(Detected change data)

%%

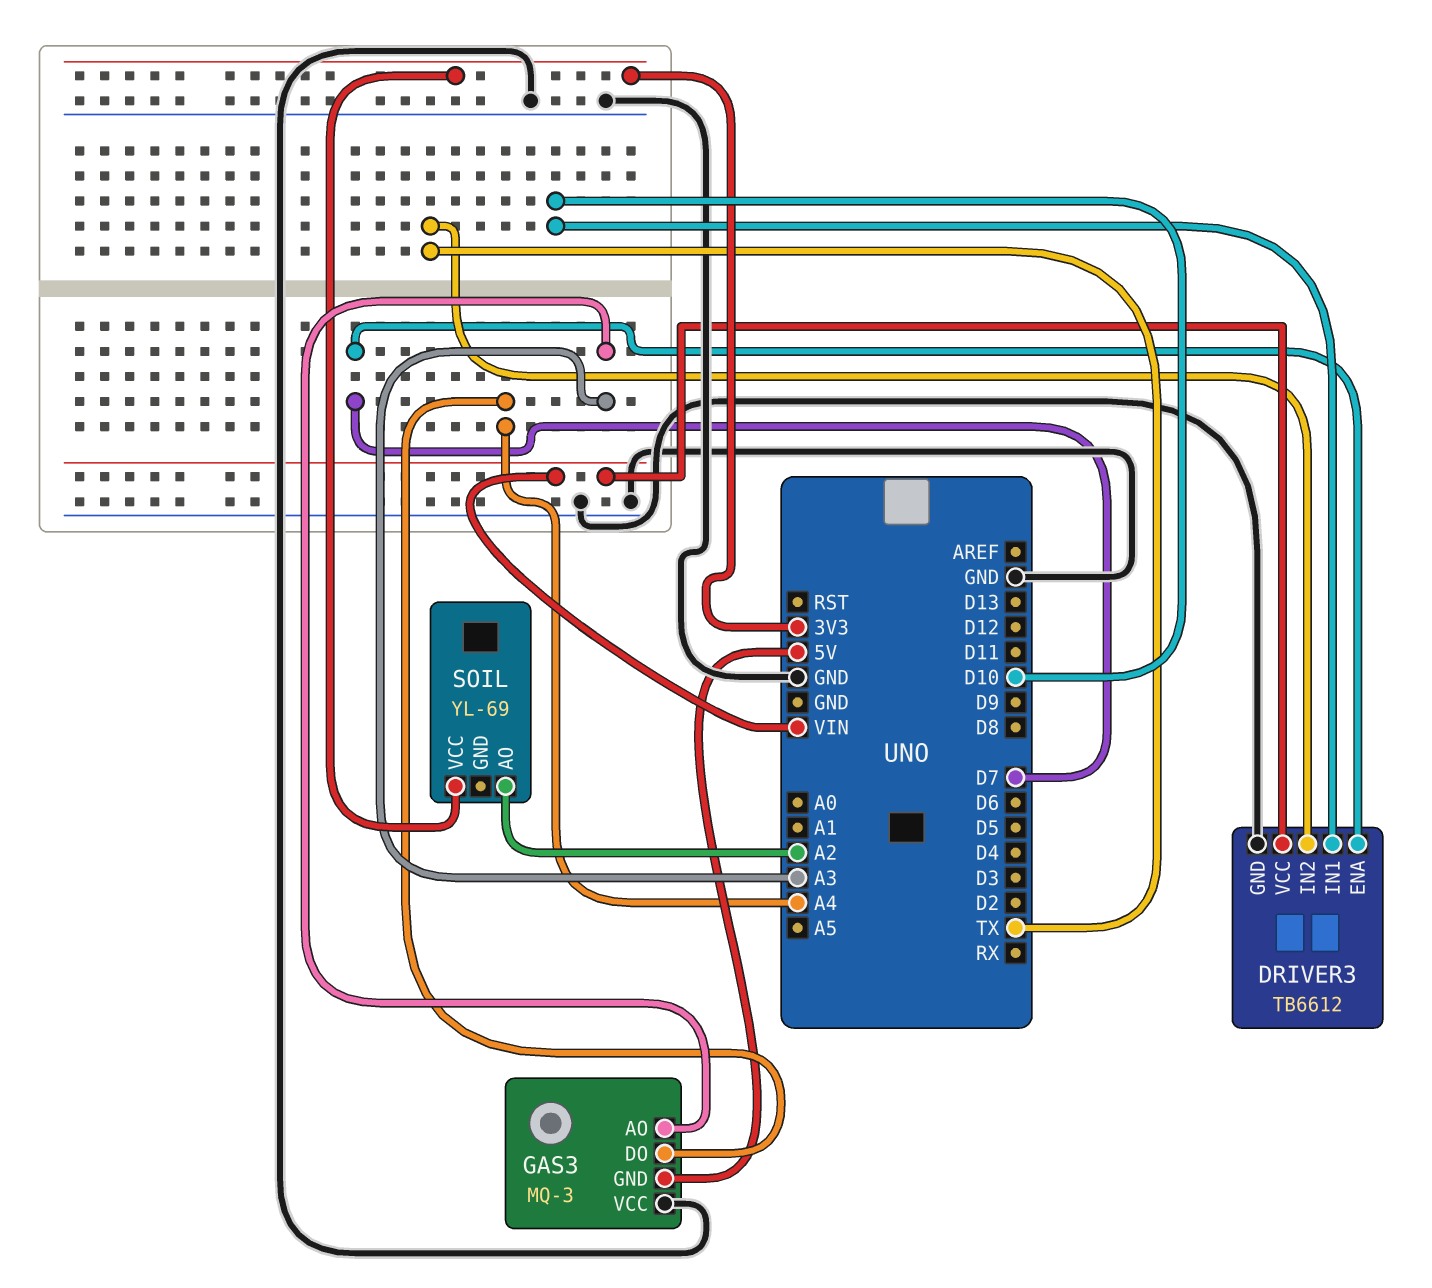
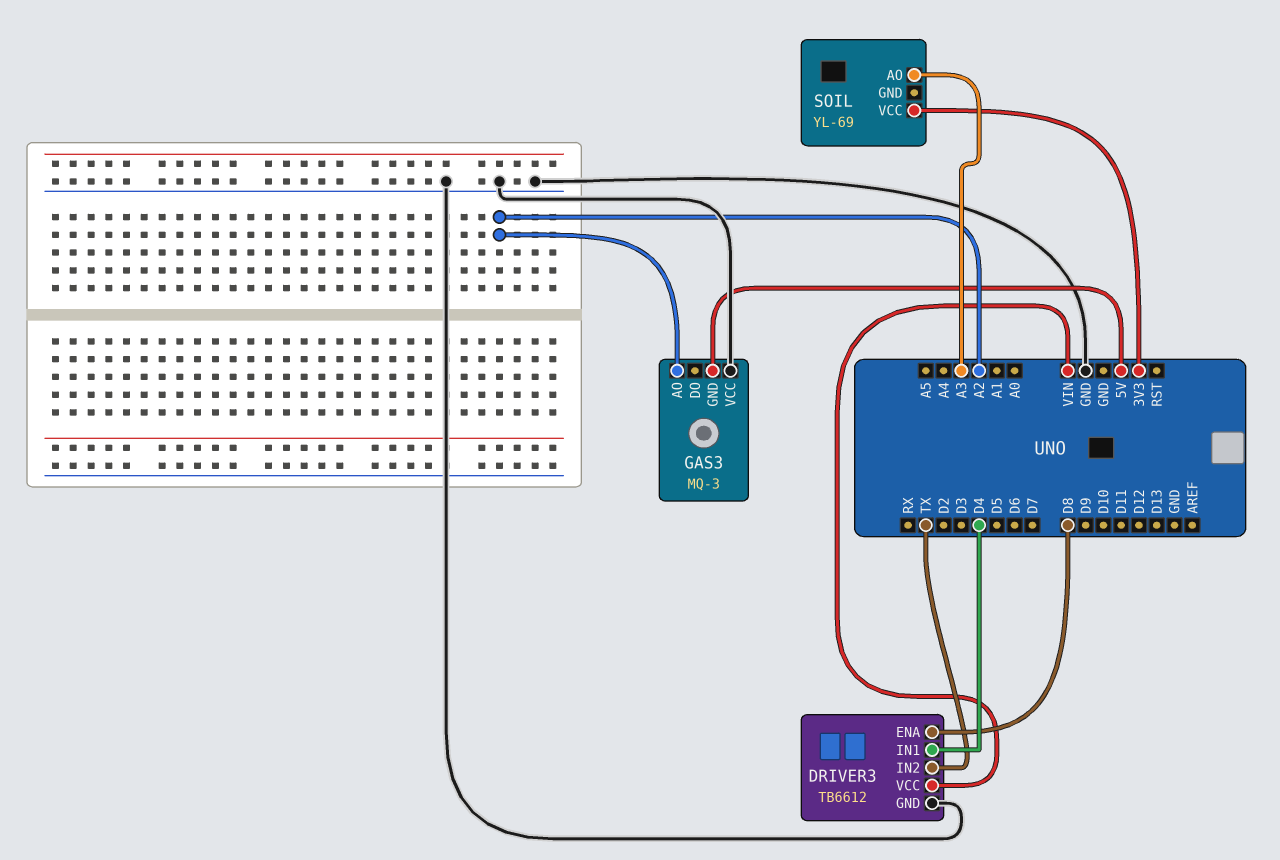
DRIVER3 pin ENA: D7 -> D8
DRIVER3 pin IN1: D10 -> D4
GAS3 pin AO: A3 -> A2
GAS3 pin DO: A4 -> none
SOIL pin AO: A2 -> A3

%%

◆ **EXERCISE PROMPT**:
Retype each line above precisely, please. Skip anything that is a picture.

◆ **TASK RESULT**:
DRIVER3 pin ENA: D7 -> D8
DRIVER3 pin IN1: D10 -> D4
GAS3 pin AO: A3 -> A2
GAS3 pin DO: A4 -> none
SOIL pin AO: A2 -> A3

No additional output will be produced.